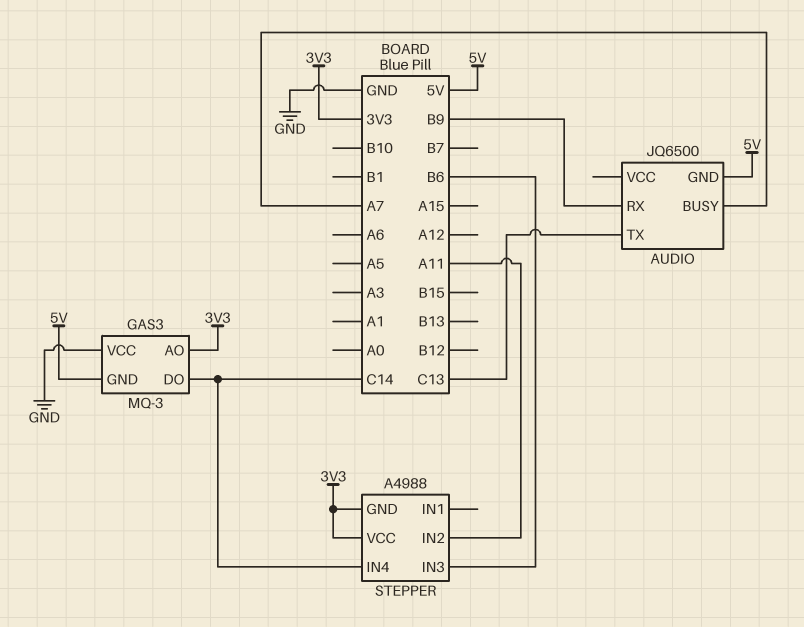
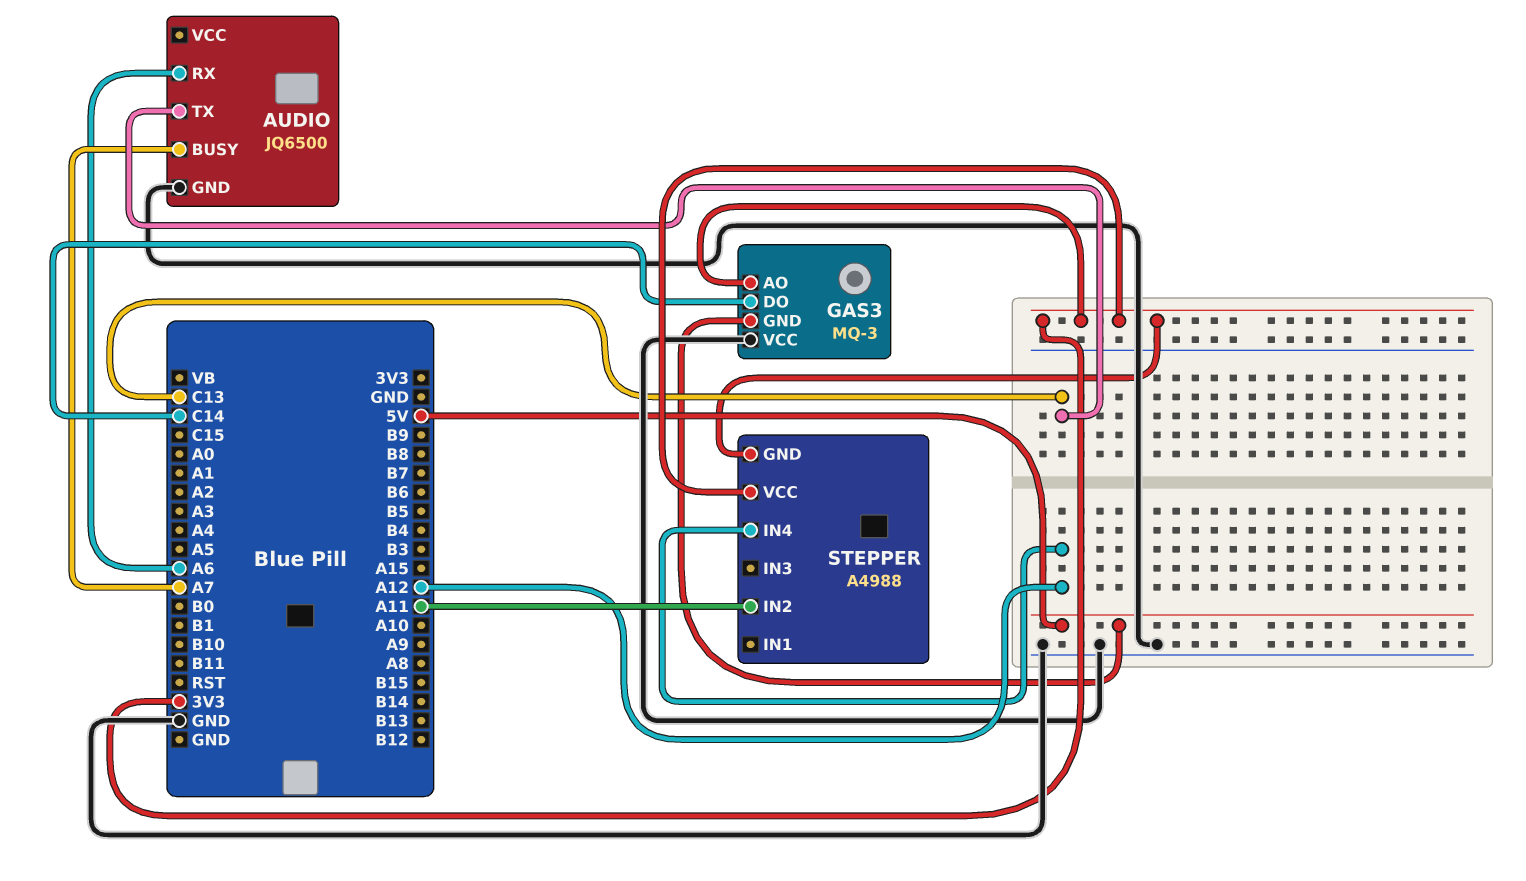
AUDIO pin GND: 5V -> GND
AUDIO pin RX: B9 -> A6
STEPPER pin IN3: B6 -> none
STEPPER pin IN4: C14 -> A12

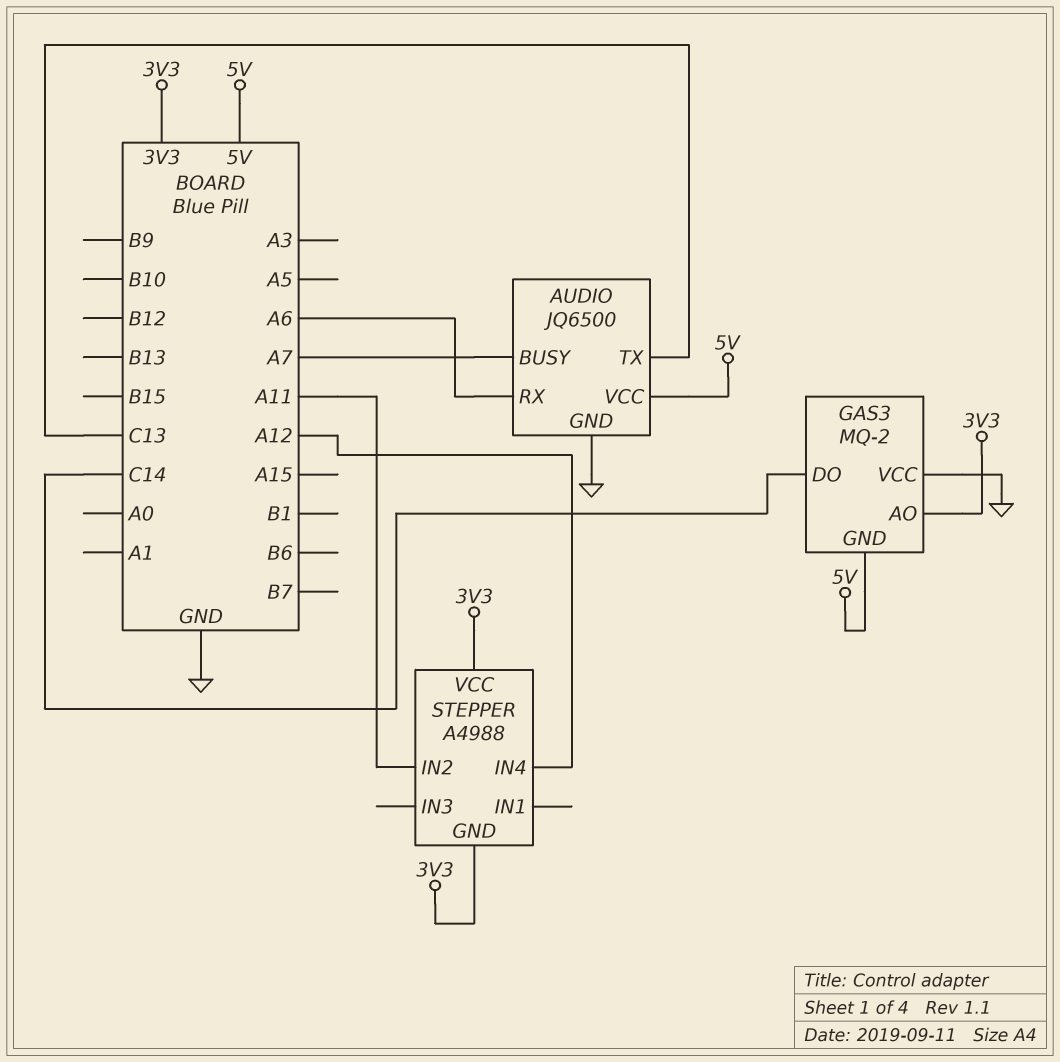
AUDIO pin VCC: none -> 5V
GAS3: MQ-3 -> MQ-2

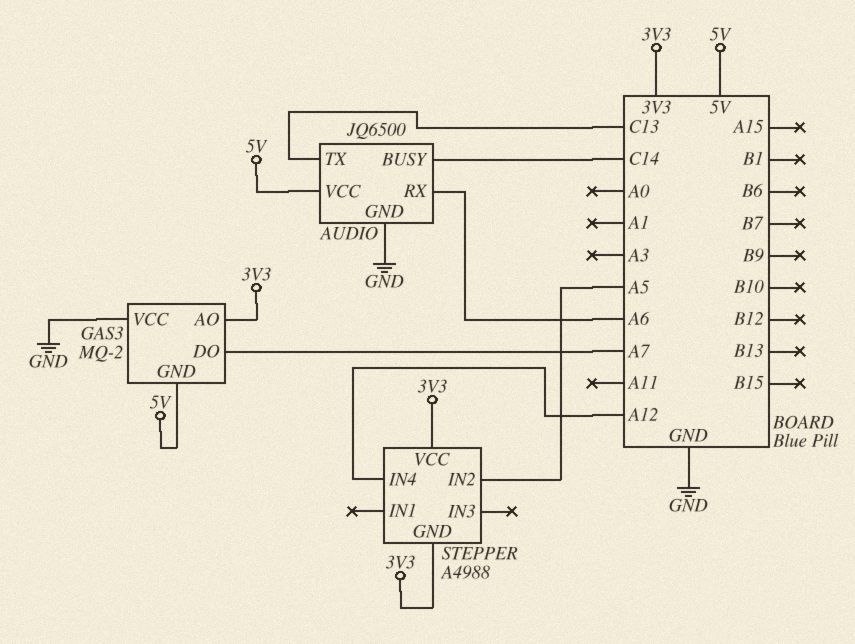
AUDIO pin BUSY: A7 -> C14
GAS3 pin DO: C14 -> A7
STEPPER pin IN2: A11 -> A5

About this exercise:
Write every record out again exactly, omitting the pictures they hold.

Answer for the task:
AUDIO pin GND: 5V -> GND
AUDIO pin RX: B9 -> A6
STEPPER pin IN3: B6 -> none
STEPPER pin IN4: C14 -> A12

AUDIO pin VCC: none -> 5V
GAS3: MQ-3 -> MQ-2

AUDIO pin BUSY: A7 -> C14
GAS3 pin DO: C14 -> A7
STEPPER pin IN2: A11 -> A5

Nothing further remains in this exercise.